» The task:
Only the lines below starting at the one that contains "(634, 318) = (358, 248): none -> white carrot" and ending at the one that contains "(156, 236) = (491, 186): black" are to be reproduced, exactly and with both ends kept.

Content starts

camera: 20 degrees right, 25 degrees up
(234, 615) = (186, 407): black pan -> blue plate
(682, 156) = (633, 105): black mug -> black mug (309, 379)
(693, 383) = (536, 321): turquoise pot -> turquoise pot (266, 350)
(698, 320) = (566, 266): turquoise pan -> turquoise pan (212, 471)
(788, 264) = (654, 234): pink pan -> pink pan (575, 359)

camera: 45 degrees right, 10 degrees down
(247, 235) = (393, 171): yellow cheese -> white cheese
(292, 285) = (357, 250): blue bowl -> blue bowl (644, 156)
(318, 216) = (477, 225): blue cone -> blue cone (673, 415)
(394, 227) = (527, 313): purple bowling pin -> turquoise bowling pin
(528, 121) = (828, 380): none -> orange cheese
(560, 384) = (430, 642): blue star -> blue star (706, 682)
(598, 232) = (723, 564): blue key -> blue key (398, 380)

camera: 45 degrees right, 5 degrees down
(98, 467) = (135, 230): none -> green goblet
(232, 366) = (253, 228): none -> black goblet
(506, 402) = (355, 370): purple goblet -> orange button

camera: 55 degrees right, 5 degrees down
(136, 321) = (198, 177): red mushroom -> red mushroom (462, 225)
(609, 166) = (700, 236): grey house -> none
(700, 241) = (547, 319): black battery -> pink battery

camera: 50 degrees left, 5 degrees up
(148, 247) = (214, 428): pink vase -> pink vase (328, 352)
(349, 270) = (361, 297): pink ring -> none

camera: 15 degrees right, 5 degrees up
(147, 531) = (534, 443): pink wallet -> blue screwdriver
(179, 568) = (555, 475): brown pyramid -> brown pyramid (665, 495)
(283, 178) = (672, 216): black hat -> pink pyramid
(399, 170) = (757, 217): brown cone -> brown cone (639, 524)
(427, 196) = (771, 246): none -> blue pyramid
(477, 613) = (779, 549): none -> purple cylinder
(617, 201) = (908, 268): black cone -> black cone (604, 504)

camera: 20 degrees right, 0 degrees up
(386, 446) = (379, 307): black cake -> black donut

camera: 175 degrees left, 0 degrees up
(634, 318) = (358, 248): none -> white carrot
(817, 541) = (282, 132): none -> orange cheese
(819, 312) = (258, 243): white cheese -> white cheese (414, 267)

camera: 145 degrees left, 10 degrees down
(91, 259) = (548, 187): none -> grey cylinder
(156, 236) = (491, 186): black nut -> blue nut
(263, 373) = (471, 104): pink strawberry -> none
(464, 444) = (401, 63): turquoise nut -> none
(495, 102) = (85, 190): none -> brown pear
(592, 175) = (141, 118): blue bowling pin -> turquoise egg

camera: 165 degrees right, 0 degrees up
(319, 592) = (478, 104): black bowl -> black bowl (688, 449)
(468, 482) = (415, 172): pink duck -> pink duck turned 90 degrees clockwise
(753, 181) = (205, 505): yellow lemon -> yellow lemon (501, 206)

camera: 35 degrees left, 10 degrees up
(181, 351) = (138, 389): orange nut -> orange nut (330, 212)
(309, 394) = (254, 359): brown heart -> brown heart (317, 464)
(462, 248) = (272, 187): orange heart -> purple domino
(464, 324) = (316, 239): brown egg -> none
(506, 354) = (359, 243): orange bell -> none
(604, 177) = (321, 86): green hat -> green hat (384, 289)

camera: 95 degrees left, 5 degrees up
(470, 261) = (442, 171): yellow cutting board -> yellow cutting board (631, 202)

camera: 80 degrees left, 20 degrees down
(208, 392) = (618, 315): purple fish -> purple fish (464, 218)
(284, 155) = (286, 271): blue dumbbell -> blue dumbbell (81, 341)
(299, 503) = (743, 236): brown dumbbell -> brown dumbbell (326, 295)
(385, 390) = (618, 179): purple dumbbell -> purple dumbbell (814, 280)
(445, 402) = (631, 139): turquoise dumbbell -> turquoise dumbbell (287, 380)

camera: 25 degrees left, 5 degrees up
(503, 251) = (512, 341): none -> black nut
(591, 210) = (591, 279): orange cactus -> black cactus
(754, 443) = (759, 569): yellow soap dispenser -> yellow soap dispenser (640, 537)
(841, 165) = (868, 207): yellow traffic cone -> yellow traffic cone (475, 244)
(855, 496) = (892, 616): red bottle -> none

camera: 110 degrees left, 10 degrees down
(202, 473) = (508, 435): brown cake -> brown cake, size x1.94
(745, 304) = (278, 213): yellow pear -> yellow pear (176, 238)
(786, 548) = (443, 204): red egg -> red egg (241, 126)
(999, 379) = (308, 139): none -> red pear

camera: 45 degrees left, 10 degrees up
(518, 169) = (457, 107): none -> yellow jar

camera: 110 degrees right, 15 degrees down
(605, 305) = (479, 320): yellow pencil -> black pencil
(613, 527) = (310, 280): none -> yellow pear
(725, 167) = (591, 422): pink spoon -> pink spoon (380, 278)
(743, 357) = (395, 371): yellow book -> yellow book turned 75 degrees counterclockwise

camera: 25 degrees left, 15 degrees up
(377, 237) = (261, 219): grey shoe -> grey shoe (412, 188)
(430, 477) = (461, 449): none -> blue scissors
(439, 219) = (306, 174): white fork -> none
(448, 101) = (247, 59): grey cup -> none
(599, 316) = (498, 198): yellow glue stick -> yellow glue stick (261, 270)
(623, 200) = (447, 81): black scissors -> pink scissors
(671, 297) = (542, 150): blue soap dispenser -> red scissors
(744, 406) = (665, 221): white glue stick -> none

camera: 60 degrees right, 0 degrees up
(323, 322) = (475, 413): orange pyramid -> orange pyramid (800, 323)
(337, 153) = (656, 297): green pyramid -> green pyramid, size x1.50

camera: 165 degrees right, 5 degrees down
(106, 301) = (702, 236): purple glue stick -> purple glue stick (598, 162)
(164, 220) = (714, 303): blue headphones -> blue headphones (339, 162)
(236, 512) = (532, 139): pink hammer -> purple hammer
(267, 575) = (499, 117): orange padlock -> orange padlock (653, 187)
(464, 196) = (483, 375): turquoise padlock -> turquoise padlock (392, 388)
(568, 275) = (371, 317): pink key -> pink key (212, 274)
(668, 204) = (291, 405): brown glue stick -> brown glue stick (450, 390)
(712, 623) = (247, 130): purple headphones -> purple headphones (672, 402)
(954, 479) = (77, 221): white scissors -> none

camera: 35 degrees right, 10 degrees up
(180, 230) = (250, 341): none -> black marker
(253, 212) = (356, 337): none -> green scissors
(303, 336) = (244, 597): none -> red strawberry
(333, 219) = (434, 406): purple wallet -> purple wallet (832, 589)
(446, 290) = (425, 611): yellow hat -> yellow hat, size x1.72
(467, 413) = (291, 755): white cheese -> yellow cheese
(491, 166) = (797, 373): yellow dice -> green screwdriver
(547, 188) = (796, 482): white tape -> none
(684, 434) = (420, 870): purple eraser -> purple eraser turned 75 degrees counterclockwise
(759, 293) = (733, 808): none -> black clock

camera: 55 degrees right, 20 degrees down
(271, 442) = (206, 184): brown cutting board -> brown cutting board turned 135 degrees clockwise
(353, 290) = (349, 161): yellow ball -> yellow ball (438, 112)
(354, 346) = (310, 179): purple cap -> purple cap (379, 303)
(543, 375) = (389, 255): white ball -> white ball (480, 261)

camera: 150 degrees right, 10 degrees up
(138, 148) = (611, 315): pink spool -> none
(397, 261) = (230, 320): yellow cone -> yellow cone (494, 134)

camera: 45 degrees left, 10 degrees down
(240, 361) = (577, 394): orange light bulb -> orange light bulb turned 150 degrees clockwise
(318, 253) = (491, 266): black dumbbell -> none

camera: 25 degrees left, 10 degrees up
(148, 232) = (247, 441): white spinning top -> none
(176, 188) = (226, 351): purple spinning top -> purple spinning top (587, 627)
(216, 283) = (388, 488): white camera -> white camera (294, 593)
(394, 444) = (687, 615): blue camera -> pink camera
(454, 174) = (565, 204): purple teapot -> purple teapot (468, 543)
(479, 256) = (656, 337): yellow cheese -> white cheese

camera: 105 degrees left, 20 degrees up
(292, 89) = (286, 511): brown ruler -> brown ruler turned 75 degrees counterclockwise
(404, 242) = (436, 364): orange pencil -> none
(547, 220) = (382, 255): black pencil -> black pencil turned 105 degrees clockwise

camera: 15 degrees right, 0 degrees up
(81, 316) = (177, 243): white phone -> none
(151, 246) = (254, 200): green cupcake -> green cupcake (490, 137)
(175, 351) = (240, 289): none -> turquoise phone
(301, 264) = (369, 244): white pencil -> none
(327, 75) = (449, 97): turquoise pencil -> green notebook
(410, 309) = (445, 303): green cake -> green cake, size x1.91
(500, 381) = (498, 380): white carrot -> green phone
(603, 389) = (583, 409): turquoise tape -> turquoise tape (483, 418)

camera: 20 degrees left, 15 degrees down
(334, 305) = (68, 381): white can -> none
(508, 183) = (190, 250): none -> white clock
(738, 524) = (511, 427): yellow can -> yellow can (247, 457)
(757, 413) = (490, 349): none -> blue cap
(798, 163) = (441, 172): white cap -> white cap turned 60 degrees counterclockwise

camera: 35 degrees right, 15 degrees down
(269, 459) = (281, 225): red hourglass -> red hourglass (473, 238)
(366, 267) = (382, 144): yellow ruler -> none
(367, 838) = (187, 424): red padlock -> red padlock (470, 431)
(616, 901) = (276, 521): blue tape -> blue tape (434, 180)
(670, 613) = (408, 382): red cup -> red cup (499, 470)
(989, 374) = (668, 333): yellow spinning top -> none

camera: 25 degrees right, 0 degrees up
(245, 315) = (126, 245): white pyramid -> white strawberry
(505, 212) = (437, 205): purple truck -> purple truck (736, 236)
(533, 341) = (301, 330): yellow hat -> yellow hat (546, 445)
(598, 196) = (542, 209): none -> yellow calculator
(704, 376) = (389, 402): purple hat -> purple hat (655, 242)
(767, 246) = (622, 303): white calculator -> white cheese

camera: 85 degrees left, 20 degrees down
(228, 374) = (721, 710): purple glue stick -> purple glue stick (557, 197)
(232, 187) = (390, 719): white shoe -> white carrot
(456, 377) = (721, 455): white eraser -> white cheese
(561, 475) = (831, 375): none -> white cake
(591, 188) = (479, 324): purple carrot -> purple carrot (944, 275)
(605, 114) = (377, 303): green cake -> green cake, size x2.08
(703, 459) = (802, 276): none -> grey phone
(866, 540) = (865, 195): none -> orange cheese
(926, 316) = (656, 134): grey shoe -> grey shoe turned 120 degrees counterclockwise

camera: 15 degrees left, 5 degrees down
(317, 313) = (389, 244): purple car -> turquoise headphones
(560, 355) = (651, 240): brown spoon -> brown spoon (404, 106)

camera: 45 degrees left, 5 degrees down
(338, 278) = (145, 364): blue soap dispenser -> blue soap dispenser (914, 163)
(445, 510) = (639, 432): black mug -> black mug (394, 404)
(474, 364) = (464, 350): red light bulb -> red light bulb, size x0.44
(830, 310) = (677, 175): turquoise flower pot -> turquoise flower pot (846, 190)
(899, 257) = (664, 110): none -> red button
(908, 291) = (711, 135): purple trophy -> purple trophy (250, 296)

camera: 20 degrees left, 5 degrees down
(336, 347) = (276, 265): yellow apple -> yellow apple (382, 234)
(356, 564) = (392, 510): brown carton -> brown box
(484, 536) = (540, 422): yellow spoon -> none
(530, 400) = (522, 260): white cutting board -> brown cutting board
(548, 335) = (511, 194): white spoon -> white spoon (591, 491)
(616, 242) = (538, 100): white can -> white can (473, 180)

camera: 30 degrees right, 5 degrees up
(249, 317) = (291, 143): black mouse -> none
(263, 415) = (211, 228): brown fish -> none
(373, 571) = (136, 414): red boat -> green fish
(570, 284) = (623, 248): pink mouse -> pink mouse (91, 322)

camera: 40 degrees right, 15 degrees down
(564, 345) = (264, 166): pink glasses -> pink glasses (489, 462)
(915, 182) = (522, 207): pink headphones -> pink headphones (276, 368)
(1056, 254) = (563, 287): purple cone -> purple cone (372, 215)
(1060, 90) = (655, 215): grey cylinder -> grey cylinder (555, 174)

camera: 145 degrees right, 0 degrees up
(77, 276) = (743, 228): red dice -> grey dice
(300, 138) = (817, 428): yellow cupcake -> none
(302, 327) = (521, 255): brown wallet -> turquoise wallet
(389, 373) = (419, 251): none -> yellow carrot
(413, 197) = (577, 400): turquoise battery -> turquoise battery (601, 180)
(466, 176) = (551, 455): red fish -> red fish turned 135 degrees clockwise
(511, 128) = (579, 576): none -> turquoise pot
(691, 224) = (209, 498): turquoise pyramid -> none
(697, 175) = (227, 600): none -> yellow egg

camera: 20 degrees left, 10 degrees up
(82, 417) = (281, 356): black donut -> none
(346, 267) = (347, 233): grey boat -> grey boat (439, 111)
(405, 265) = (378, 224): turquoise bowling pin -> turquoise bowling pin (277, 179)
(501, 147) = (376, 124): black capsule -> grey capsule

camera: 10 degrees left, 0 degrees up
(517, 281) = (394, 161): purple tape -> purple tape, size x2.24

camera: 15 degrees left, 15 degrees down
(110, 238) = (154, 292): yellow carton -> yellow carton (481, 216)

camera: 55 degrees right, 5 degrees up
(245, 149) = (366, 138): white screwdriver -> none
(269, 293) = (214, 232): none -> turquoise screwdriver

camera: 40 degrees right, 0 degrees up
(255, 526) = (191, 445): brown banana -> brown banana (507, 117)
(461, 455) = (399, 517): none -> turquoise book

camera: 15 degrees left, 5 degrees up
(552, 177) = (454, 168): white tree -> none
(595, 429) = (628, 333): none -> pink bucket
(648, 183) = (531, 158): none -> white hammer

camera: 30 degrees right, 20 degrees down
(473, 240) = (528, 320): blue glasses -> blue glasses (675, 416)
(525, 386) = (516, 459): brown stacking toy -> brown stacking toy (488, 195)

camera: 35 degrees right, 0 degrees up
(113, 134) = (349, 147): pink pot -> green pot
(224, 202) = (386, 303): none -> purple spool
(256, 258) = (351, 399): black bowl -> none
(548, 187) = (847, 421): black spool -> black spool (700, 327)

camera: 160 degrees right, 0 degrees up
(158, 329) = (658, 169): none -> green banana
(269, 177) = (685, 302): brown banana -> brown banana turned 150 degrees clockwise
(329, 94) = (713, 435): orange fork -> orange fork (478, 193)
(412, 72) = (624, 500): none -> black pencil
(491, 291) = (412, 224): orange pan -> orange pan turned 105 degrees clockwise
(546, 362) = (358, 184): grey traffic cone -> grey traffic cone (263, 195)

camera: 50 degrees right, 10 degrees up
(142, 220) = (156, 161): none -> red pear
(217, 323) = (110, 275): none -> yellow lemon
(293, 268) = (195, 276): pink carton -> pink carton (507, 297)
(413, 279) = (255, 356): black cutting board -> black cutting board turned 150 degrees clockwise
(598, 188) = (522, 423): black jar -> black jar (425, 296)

Content ends

» Answer box:
(634, 318) = (358, 248): none -> white carrot
(817, 541) = (282, 132): none -> orange cheese
(819, 312) = (258, 243): white cheese -> white cheese (414, 267)

camera: 145 degrees left, 10 degrees down
(91, 259) = (548, 187): none -> grey cylinder
(156, 236) = (491, 186): black nut -> blue nut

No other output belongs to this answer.